Stated exercise. Show every line of the entries below that contains the word "trapezoid", copied in full. Case counts.

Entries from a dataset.
────────────────────

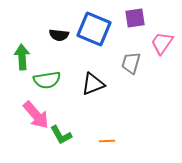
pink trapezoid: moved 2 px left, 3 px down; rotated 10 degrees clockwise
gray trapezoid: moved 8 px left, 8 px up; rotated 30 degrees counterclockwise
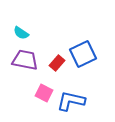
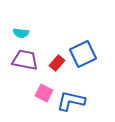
cyan semicircle: rotated 28 degrees counterclockwise
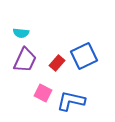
blue square: moved 1 px right, 2 px down
purple trapezoid: rotated 104 degrees clockwise
pink square: moved 1 px left
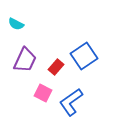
cyan semicircle: moved 5 px left, 9 px up; rotated 21 degrees clockwise
blue square: rotated 8 degrees counterclockwise
red rectangle: moved 1 px left, 4 px down
blue L-shape: moved 1 px down; rotated 48 degrees counterclockwise
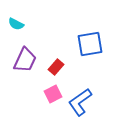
blue square: moved 6 px right, 12 px up; rotated 24 degrees clockwise
pink square: moved 10 px right, 1 px down; rotated 36 degrees clockwise
blue L-shape: moved 9 px right
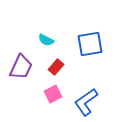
cyan semicircle: moved 30 px right, 16 px down
purple trapezoid: moved 4 px left, 7 px down
blue L-shape: moved 6 px right
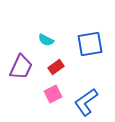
red rectangle: rotated 14 degrees clockwise
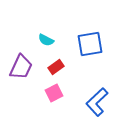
pink square: moved 1 px right, 1 px up
blue L-shape: moved 11 px right; rotated 8 degrees counterclockwise
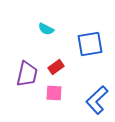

────────────────────

Correct output.
pink trapezoid: moved 2 px left, 3 px down; rotated 10 degrees clockwise
gray trapezoid: moved 8 px left, 8 px up; rotated 30 degrees counterclockwise
purple trapezoid: rotated 104 degrees clockwise
purple trapezoid: moved 4 px left, 7 px down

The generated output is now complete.